● **INSTRUCTIONS FOR THE TASK**:
Starting at the first line and ending at the last, repeat the material word for word.

● **DATASET**:
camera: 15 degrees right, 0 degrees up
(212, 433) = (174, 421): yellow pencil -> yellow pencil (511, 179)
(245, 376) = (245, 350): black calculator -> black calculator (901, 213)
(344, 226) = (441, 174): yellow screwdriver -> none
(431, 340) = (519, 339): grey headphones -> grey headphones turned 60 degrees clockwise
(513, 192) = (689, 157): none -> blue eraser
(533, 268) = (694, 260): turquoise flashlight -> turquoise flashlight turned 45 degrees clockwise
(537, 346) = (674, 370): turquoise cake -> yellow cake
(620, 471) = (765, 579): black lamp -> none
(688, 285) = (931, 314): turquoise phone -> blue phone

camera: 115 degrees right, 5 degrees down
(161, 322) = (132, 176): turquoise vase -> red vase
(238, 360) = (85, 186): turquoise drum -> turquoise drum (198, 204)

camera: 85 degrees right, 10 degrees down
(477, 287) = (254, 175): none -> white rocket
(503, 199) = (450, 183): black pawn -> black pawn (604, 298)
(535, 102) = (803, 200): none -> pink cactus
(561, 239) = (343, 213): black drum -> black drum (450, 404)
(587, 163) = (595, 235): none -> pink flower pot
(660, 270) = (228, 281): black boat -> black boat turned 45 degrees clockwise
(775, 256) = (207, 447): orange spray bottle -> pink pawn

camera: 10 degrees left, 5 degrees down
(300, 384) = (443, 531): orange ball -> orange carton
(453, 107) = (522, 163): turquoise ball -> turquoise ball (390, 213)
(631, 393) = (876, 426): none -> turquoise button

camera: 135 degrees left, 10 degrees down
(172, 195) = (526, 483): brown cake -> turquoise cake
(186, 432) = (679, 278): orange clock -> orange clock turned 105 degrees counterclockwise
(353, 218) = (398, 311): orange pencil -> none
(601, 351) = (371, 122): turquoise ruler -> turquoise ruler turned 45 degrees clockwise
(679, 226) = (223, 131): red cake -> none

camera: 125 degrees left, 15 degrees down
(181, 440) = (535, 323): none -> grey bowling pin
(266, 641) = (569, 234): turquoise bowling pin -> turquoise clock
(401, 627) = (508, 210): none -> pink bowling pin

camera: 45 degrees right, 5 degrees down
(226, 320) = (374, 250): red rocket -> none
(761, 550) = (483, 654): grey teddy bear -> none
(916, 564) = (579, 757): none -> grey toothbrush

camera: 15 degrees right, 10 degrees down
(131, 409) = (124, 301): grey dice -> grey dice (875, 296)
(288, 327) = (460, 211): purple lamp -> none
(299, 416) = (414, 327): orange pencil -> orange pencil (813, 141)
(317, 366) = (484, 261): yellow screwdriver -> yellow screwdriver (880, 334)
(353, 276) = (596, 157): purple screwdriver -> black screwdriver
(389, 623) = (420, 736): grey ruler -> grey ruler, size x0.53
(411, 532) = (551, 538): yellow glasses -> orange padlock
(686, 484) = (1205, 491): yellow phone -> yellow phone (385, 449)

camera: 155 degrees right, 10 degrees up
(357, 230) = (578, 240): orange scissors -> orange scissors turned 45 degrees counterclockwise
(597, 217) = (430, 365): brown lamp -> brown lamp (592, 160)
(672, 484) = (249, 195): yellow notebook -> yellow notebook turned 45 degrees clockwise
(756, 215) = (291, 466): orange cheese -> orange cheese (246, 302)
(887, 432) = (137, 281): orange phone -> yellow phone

● **RESULT FOR THIS EXERCISE**:
camera: 15 degrees right, 0 degrees up
(212, 433) = (174, 421): yellow pencil -> yellow pencil (511, 179)
(245, 376) = (245, 350): black calculator -> black calculator (901, 213)
(344, 226) = (441, 174): yellow screwdriver -> none
(431, 340) = (519, 339): grey headphones -> grey headphones turned 60 degrees clockwise
(513, 192) = (689, 157): none -> blue eraser
(533, 268) = (694, 260): turquoise flashlight -> turquoise flashlight turned 45 degrees clockwise
(537, 346) = (674, 370): turquoise cake -> yellow cake
(620, 471) = (765, 579): black lamp -> none
(688, 285) = (931, 314): turquoise phone -> blue phone

camera: 115 degrees right, 5 degrees down
(161, 322) = (132, 176): turquoise vase -> red vase
(238, 360) = (85, 186): turquoise drum -> turquoise drum (198, 204)

camera: 85 degrees right, 10 degrees down
(477, 287) = (254, 175): none -> white rocket
(503, 199) = (450, 183): black pawn -> black pawn (604, 298)
(535, 102) = (803, 200): none -> pink cactus
(561, 239) = (343, 213): black drum -> black drum (450, 404)
(587, 163) = (595, 235): none -> pink flower pot
(660, 270) = (228, 281): black boat -> black boat turned 45 degrees clockwise
(775, 256) = (207, 447): orange spray bottle -> pink pawn

camera: 10 degrees left, 5 degrees down
(300, 384) = (443, 531): orange ball -> orange carton
(453, 107) = (522, 163): turquoise ball -> turquoise ball (390, 213)
(631, 393) = (876, 426): none -> turquoise button

camera: 135 degrees left, 10 degrees down
(172, 195) = (526, 483): brown cake -> turquoise cake
(186, 432) = (679, 278): orange clock -> orange clock turned 105 degrees counterclockwise
(353, 218) = (398, 311): orange pencil -> none
(601, 351) = (371, 122): turquoise ruler -> turquoise ruler turned 45 degrees clockwise
(679, 226) = (223, 131): red cake -> none

camera: 125 degrees left, 15 degrees down
(181, 440) = (535, 323): none -> grey bowling pin
(266, 641) = (569, 234): turquoise bowling pin -> turquoise clock
(401, 627) = (508, 210): none -> pink bowling pin

camera: 45 degrees right, 5 degrees down
(226, 320) = (374, 250): red rocket -> none
(761, 550) = (483, 654): grey teddy bear -> none
(916, 564) = (579, 757): none -> grey toothbrush

camera: 15 degrees right, 10 degrees down
(131, 409) = (124, 301): grey dice -> grey dice (875, 296)
(288, 327) = (460, 211): purple lamp -> none
(299, 416) = (414, 327): orange pencil -> orange pencil (813, 141)
(317, 366) = (484, 261): yellow screwdriver -> yellow screwdriver (880, 334)
(353, 276) = (596, 157): purple screwdriver -> black screwdriver
(389, 623) = (420, 736): grey ruler -> grey ruler, size x0.53
(411, 532) = (551, 538): yellow glasses -> orange padlock
(686, 484) = (1205, 491): yellow phone -> yellow phone (385, 449)

camera: 155 degrees right, 10 degrees up
(357, 230) = (578, 240): orange scissors -> orange scissors turned 45 degrees counterclockwise
(597, 217) = (430, 365): brown lamp -> brown lamp (592, 160)
(672, 484) = (249, 195): yellow notebook -> yellow notebook turned 45 degrees clockwise
(756, 215) = (291, 466): orange cheese -> orange cheese (246, 302)
(887, 432) = (137, 281): orange phone -> yellow phone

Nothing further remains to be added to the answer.